Dataset:
*** Block opens ***

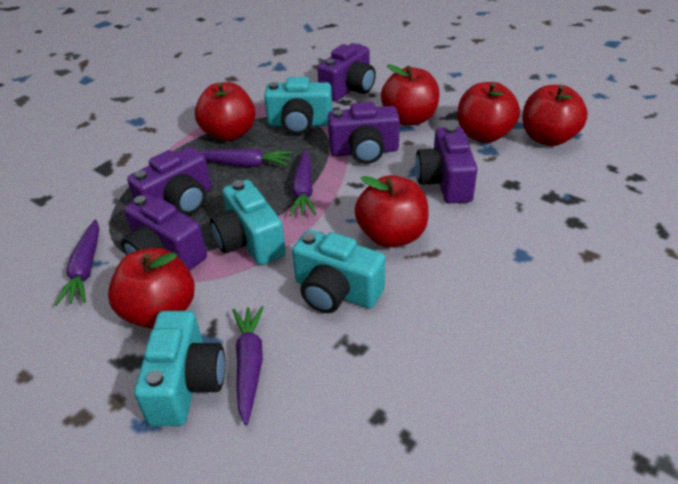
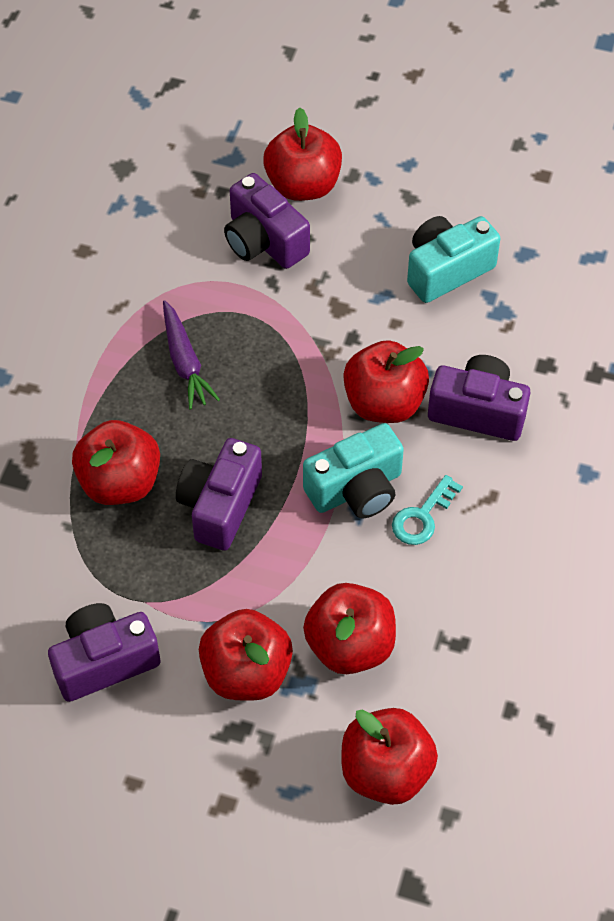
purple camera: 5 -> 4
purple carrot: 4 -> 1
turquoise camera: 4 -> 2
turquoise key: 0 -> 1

*** Block closes ***
*** Block opens ***

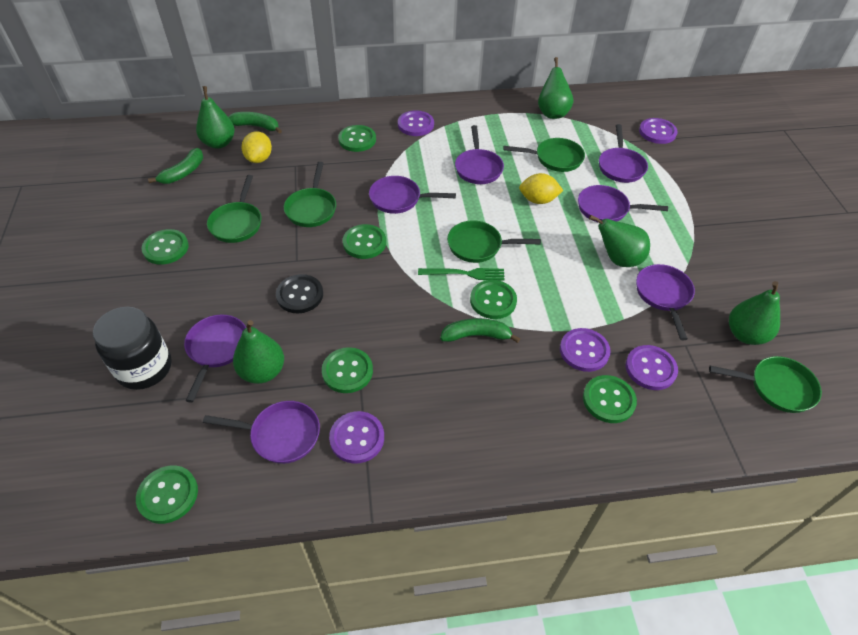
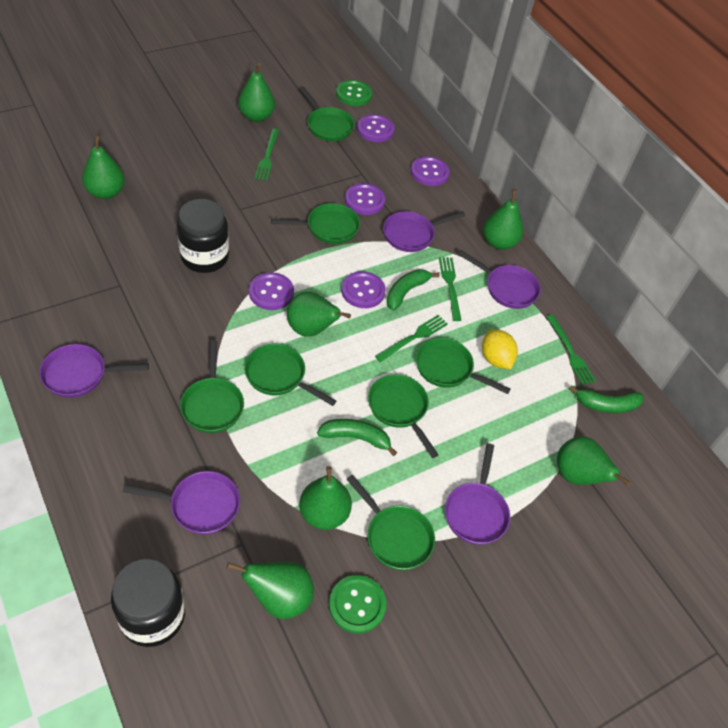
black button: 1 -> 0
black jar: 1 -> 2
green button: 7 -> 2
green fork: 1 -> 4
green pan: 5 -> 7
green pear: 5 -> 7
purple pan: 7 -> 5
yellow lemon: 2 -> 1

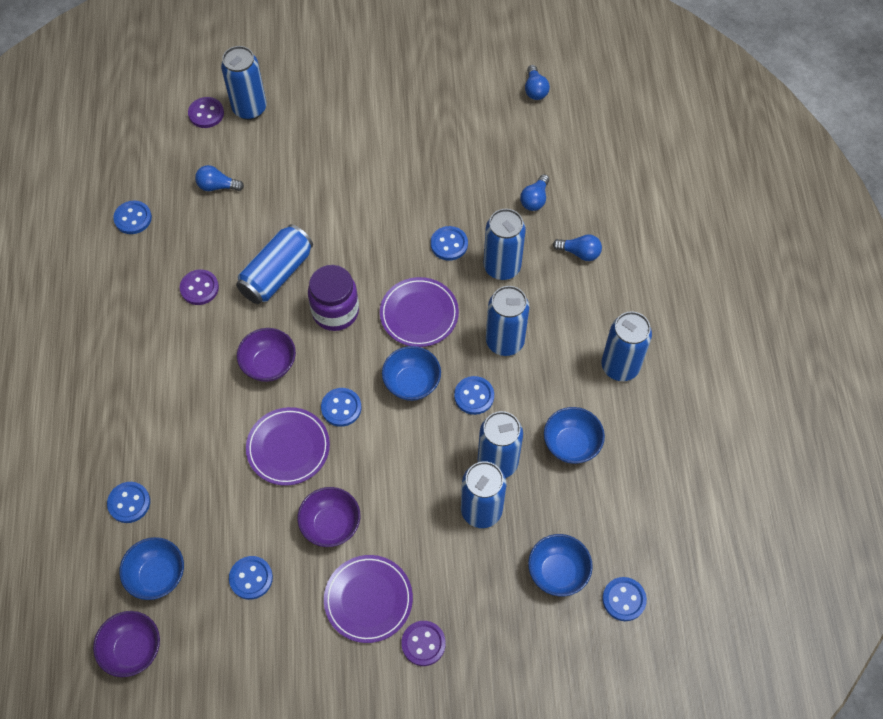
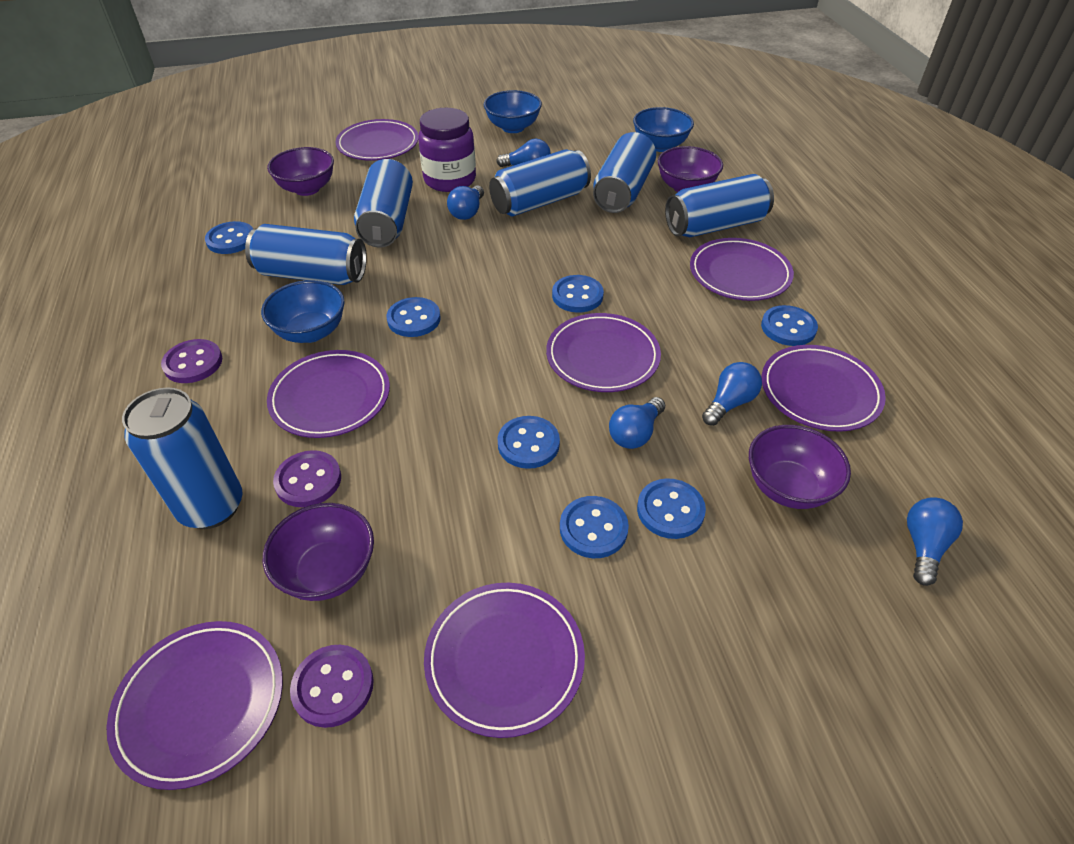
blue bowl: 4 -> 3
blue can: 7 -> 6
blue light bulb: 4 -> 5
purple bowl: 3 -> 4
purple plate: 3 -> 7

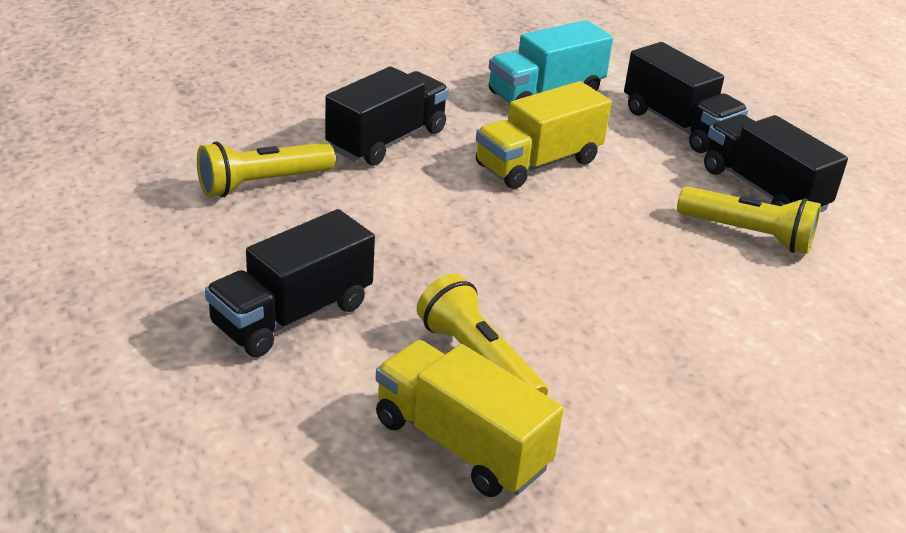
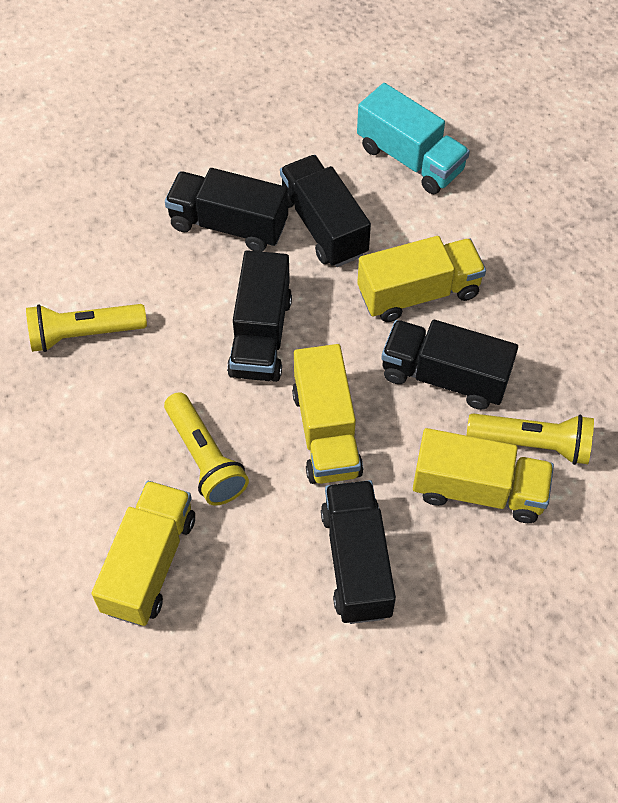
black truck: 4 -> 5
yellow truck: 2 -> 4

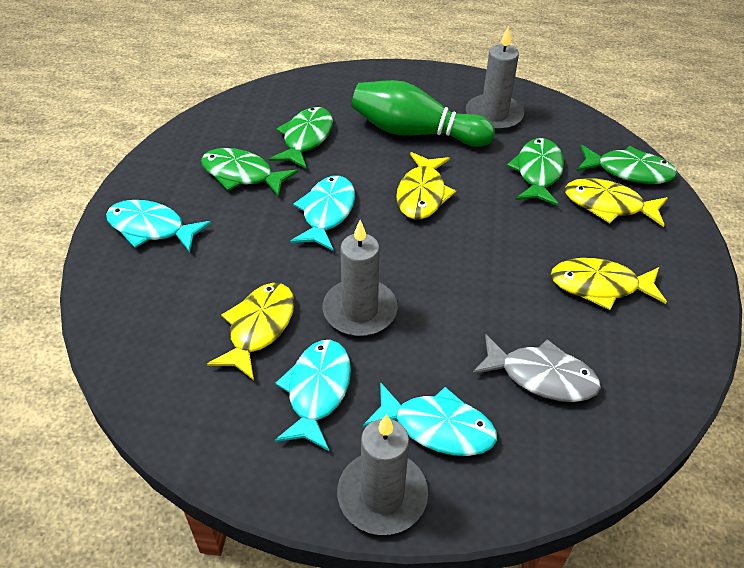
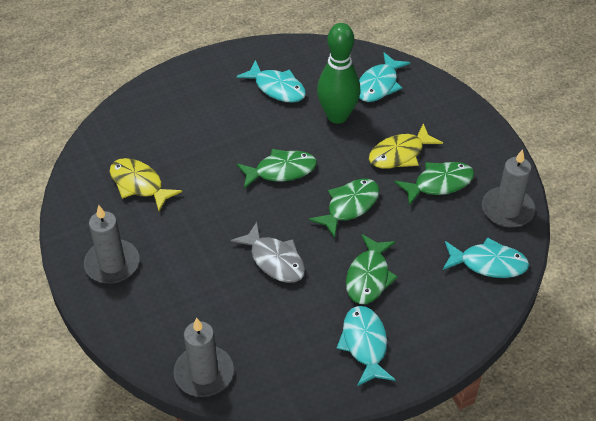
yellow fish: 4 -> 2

*** Block closes ***

Exercise objective: Copy range, inclusive: the line holding "purple camera: 5 -> 4" to the line holding "turquoise key: 0 -> 1". Reproduce exactly those lines of the records above and no others.

Response:
purple camera: 5 -> 4
purple carrot: 4 -> 1
turquoise camera: 4 -> 2
turquoise key: 0 -> 1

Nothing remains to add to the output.